### About this exercise
From the first line to the last, repeat the data exactly and drop the pictures.

### Supplied records
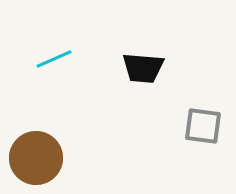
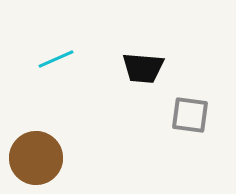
cyan line: moved 2 px right
gray square: moved 13 px left, 11 px up
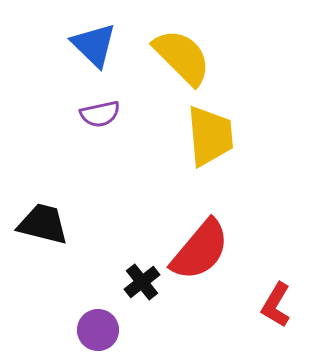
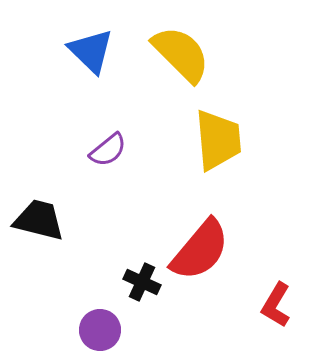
blue triangle: moved 3 px left, 6 px down
yellow semicircle: moved 1 px left, 3 px up
purple semicircle: moved 8 px right, 36 px down; rotated 27 degrees counterclockwise
yellow trapezoid: moved 8 px right, 4 px down
black trapezoid: moved 4 px left, 4 px up
black cross: rotated 27 degrees counterclockwise
purple circle: moved 2 px right
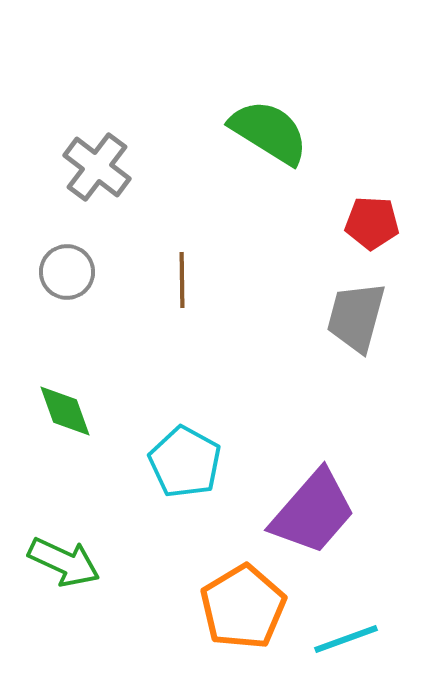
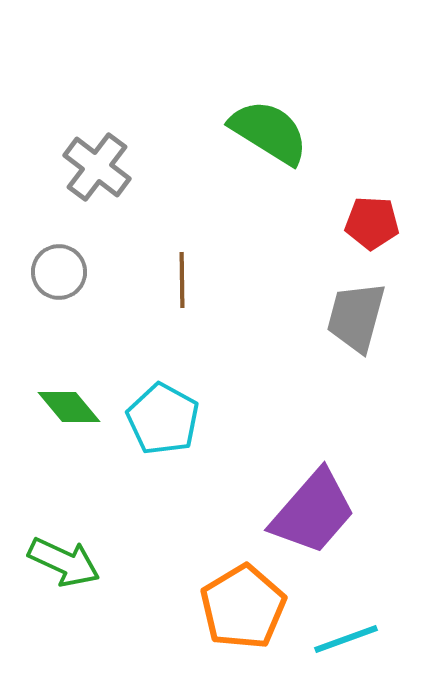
gray circle: moved 8 px left
green diamond: moved 4 px right, 4 px up; rotated 20 degrees counterclockwise
cyan pentagon: moved 22 px left, 43 px up
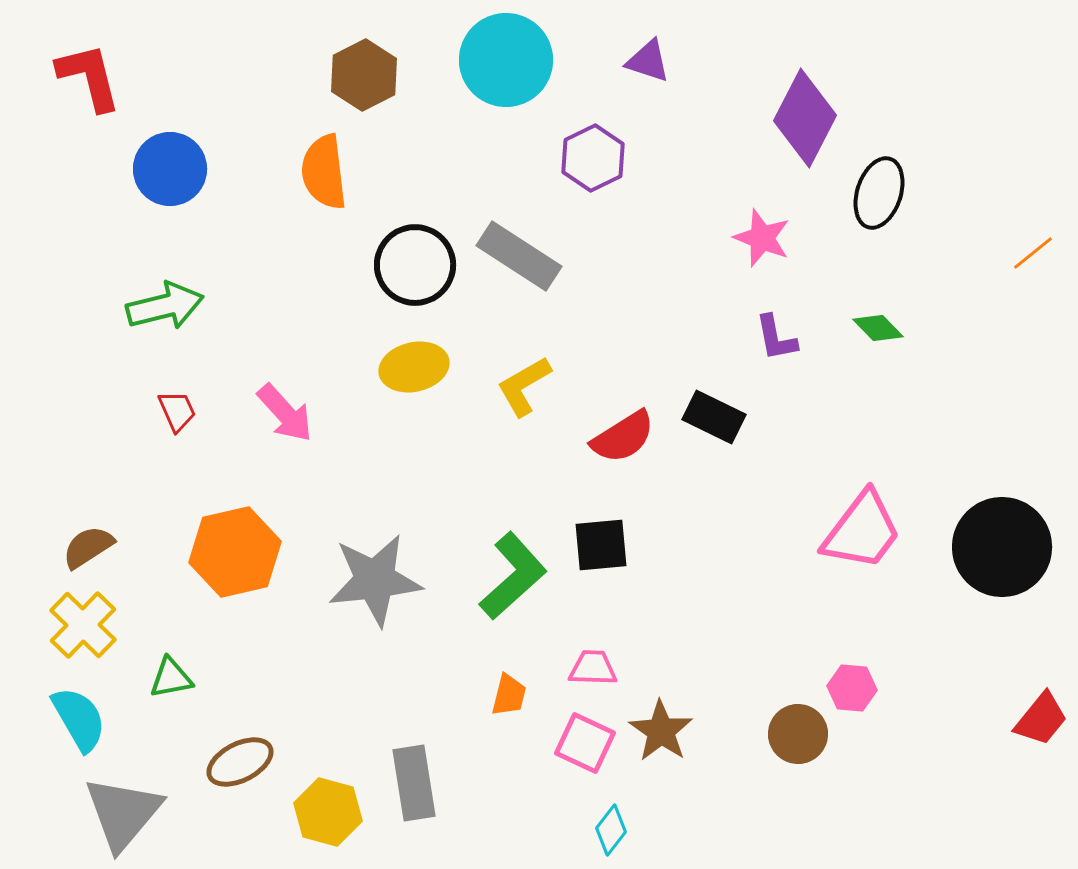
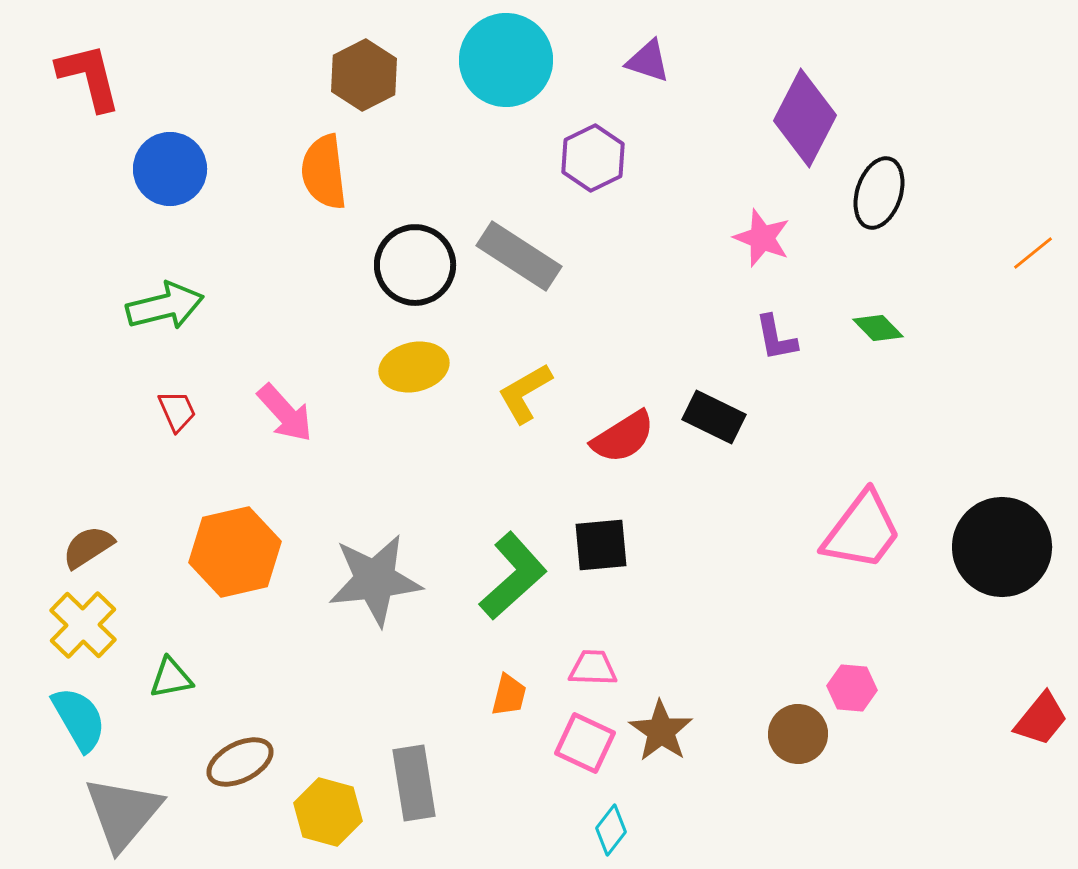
yellow L-shape at (524, 386): moved 1 px right, 7 px down
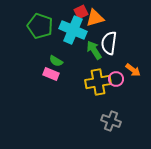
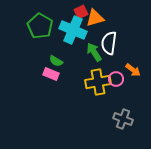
green pentagon: rotated 10 degrees clockwise
green arrow: moved 2 px down
gray cross: moved 12 px right, 2 px up
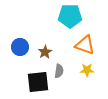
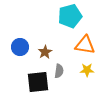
cyan pentagon: rotated 15 degrees counterclockwise
orange triangle: rotated 10 degrees counterclockwise
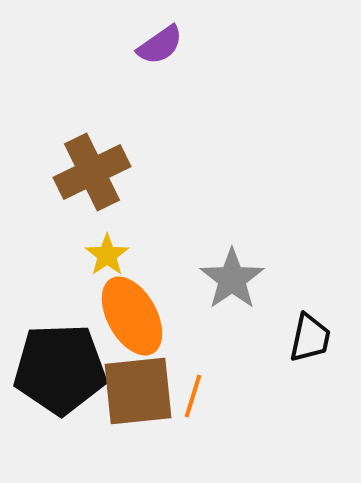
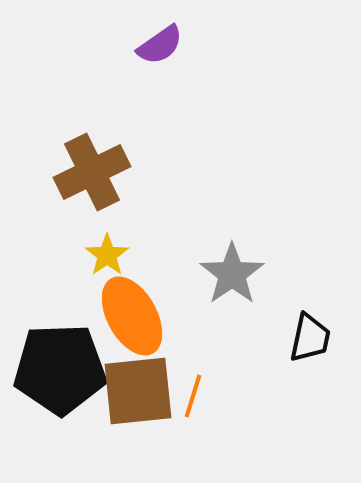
gray star: moved 5 px up
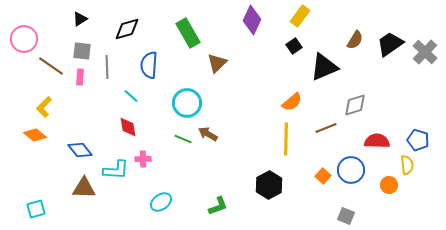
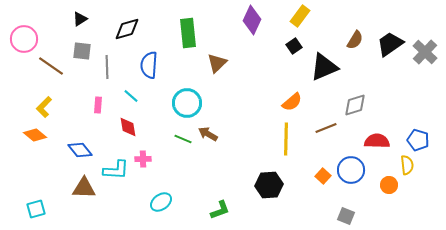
green rectangle at (188, 33): rotated 24 degrees clockwise
pink rectangle at (80, 77): moved 18 px right, 28 px down
black hexagon at (269, 185): rotated 24 degrees clockwise
green L-shape at (218, 206): moved 2 px right, 4 px down
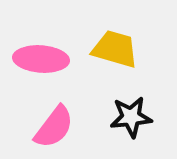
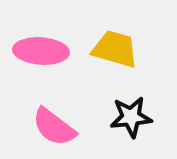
pink ellipse: moved 8 px up
pink semicircle: rotated 90 degrees clockwise
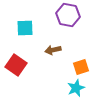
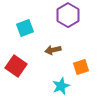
purple hexagon: rotated 20 degrees clockwise
cyan square: rotated 18 degrees counterclockwise
red square: moved 1 px down
cyan star: moved 15 px left, 2 px up
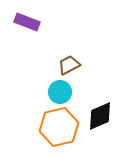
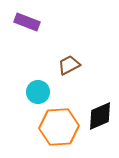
cyan circle: moved 22 px left
orange hexagon: rotated 9 degrees clockwise
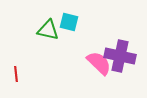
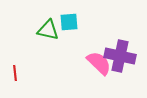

### Answer to this exercise
cyan line: moved 2 px right
gray square: moved 13 px left, 11 px up
blue triangle: moved 3 px left, 6 px down
yellow semicircle: moved 1 px left, 3 px up
purple semicircle: moved 8 px right, 36 px down; rotated 27 degrees counterclockwise
yellow trapezoid: moved 8 px right, 4 px down
black trapezoid: moved 4 px left, 4 px up
black cross: rotated 27 degrees counterclockwise
purple circle: moved 2 px right
gray circle: moved 8 px left
green diamond: moved 4 px right, 4 px up; rotated 20 degrees counterclockwise
cyan pentagon: moved 22 px left, 43 px up
yellow L-shape at (524, 386): moved 1 px right, 7 px down
green pentagon: rotated 10 degrees clockwise
green arrow: moved 2 px down
gray cross: moved 12 px right, 2 px up
cyan pentagon: rotated 15 degrees counterclockwise
orange triangle: rotated 10 degrees counterclockwise
gray star: moved 5 px up
green rectangle at (188, 33): rotated 24 degrees clockwise
pink rectangle at (80, 77): moved 18 px right, 28 px down
black hexagon at (269, 185): rotated 24 degrees clockwise
green L-shape at (218, 206): moved 2 px right, 4 px down
pink ellipse: moved 8 px up
pink semicircle: rotated 90 degrees clockwise
purple hexagon: rotated 20 degrees clockwise
cyan square: rotated 18 degrees counterclockwise
red square: moved 1 px down
cyan star: moved 15 px left, 2 px up
cyan circle: moved 22 px left
orange hexagon: rotated 9 degrees clockwise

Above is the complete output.